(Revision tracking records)
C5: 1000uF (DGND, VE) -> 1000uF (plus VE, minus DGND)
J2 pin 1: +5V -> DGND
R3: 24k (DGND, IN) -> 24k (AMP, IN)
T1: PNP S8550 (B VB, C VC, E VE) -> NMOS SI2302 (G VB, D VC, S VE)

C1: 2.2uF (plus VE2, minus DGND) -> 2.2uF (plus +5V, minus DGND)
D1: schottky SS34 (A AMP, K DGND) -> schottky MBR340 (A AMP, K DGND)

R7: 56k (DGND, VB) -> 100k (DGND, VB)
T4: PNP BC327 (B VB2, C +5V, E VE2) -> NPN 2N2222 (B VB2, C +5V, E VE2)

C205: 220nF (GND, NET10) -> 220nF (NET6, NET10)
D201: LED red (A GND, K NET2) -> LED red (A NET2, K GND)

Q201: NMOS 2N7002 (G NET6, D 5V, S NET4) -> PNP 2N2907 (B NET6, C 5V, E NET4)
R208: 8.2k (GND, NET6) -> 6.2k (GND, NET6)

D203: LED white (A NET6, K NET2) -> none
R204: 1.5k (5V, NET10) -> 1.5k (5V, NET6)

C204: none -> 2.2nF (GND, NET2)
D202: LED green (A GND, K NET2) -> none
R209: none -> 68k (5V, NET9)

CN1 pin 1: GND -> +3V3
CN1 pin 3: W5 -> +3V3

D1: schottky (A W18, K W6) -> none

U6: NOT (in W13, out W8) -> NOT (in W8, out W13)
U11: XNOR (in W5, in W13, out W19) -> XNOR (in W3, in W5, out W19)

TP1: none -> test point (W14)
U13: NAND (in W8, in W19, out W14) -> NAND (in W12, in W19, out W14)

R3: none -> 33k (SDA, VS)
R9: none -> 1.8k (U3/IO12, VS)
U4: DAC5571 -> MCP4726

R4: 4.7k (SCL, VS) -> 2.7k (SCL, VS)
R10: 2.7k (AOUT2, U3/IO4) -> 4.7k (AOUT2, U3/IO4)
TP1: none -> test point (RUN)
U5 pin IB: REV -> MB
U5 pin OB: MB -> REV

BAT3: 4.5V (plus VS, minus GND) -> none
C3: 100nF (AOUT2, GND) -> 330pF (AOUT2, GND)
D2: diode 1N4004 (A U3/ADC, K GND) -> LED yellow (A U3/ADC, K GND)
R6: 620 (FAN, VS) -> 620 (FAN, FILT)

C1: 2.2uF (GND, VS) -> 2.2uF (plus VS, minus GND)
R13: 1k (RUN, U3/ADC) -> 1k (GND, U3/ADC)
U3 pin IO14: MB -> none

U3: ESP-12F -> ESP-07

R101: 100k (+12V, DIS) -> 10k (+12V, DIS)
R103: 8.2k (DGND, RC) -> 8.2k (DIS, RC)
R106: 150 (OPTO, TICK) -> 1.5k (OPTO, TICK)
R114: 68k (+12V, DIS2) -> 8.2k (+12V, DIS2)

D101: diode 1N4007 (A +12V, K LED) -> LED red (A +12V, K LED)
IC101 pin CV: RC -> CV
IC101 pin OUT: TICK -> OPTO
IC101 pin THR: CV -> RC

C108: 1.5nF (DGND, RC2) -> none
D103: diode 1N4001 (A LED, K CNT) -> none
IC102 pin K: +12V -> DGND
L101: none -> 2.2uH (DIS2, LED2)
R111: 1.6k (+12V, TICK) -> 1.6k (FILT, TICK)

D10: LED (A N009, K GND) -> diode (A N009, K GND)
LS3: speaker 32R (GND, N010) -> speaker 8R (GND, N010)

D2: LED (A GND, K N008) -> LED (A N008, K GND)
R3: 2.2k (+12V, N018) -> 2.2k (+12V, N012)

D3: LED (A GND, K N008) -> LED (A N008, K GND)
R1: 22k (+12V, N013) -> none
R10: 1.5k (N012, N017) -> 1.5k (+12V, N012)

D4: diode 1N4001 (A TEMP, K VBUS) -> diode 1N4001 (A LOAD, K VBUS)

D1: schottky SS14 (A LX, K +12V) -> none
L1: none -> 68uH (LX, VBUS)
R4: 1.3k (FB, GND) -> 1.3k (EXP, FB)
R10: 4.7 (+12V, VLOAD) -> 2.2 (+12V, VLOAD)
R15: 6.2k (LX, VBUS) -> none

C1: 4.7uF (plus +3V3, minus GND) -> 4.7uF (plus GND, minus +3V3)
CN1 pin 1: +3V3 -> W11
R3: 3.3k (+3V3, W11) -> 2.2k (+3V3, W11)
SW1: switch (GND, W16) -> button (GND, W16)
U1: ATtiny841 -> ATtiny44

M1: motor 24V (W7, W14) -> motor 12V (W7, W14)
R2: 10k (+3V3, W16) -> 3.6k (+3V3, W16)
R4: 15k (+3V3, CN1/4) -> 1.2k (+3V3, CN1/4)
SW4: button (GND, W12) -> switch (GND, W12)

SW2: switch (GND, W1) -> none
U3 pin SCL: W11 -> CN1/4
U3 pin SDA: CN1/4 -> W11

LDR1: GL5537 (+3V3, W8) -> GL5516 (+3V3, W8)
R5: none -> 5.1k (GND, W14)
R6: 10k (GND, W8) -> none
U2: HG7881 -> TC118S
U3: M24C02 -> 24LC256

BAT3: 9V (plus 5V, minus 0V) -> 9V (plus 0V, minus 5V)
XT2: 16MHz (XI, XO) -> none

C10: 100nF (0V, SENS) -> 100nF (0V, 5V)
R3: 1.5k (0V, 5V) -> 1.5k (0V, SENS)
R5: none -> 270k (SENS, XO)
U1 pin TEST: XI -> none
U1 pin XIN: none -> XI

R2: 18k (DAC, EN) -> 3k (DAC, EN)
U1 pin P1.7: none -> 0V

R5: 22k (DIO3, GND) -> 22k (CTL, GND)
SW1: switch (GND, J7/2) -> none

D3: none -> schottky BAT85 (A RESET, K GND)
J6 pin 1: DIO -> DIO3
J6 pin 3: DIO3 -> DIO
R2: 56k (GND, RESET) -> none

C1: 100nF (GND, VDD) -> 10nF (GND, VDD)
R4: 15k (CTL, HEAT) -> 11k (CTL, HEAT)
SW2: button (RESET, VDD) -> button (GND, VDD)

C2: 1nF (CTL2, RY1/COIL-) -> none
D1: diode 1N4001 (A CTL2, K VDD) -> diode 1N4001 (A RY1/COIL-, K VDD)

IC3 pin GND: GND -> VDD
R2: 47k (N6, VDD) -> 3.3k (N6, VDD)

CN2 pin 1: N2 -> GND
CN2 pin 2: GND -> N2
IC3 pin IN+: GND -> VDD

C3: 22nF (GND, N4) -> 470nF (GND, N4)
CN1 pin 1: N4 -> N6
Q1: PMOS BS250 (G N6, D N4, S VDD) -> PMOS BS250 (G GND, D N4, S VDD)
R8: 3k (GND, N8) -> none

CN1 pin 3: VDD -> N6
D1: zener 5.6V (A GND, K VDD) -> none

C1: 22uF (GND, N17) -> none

PROBLEM REQUIREMENTS
Your answer must be the lines from the first line of the records through the line containing "R111: 1.6k (+12V, TICK) -> 1.6k (FILT, TICK)", copied exactly.

FINISHED EXERCISE
C5: 1000uF (DGND, VE) -> 1000uF (plus VE, minus DGND)
J2 pin 1: +5V -> DGND
R3: 24k (DGND, IN) -> 24k (AMP, IN)
T1: PNP S8550 (B VB, C VC, E VE) -> NMOS SI2302 (G VB, D VC, S VE)

C1: 2.2uF (plus VE2, minus DGND) -> 2.2uF (plus +5V, minus DGND)
D1: schottky SS34 (A AMP, K DGND) -> schottky MBR340 (A AMP, K DGND)

R7: 56k (DGND, VB) -> 100k (DGND, VB)
T4: PNP BC327 (B VB2, C +5V, E VE2) -> NPN 2N2222 (B VB2, C +5V, E VE2)

C205: 220nF (GND, NET10) -> 220nF (NET6, NET10)
D201: LED red (A GND, K NET2) -> LED red (A NET2, K GND)

Q201: NMOS 2N7002 (G NET6, D 5V, S NET4) -> PNP 2N2907 (B NET6, C 5V, E NET4)
R208: 8.2k (GND, NET6) -> 6.2k (GND, NET6)

D203: LED white (A NET6, K NET2) -> none
R204: 1.5k (5V, NET10) -> 1.5k (5V, NET6)

C204: none -> 2.2nF (GND, NET2)
D202: LED green (A GND, K NET2) -> none
R209: none -> 68k (5V, NET9)

CN1 pin 1: GND -> +3V3
CN1 pin 3: W5 -> +3V3

D1: schottky (A W18, K W6) -> none

U6: NOT (in W13, out W8) -> NOT (in W8, out W13)
U11: XNOR (in W5, in W13, out W19) -> XNOR (in W3, in W5, out W19)

TP1: none -> test point (W14)
U13: NAND (in W8, in W19, out W14) -> NAND (in W12, in W19, out W14)

R3: none -> 33k (SDA, VS)
R9: none -> 1.8k (U3/IO12, VS)
U4: DAC5571 -> MCP4726

R4: 4.7k (SCL, VS) -> 2.7k (SCL, VS)
R10: 2.7k (AOUT2, U3/IO4) -> 4.7k (AOUT2, U3/IO4)
TP1: none -> test point (RUN)
U5 pin IB: REV -> MB
U5 pin OB: MB -> REV

BAT3: 4.5V (plus VS, minus GND) -> none
C3: 100nF (AOUT2, GND) -> 330pF (AOUT2, GND)
D2: diode 1N4004 (A U3/ADC, K GND) -> LED yellow (A U3/ADC, K GND)
R6: 620 (FAN, VS) -> 620 (FAN, FILT)

C1: 2.2uF (GND, VS) -> 2.2uF (plus VS, minus GND)
R13: 1k (RUN, U3/ADC) -> 1k (GND, U3/ADC)
U3 pin IO14: MB -> none

U3: ESP-12F -> ESP-07

R101: 100k (+12V, DIS) -> 10k (+12V, DIS)
R103: 8.2k (DGND, RC) -> 8.2k (DIS, RC)
R106: 150 (OPTO, TICK) -> 1.5k (OPTO, TICK)
R114: 68k (+12V, DIS2) -> 8.2k (+12V, DIS2)

D101: diode 1N4007 (A +12V, K LED) -> LED red (A +12V, K LED)
IC101 pin CV: RC -> CV
IC101 pin OUT: TICK -> OPTO
IC101 pin THR: CV -> RC

C108: 1.5nF (DGND, RC2) -> none
D103: diode 1N4001 (A LED, K CNT) -> none
IC102 pin K: +12V -> DGND
L101: none -> 2.2uH (DIS2, LED2)
R111: 1.6k (+12V, TICK) -> 1.6k (FILT, TICK)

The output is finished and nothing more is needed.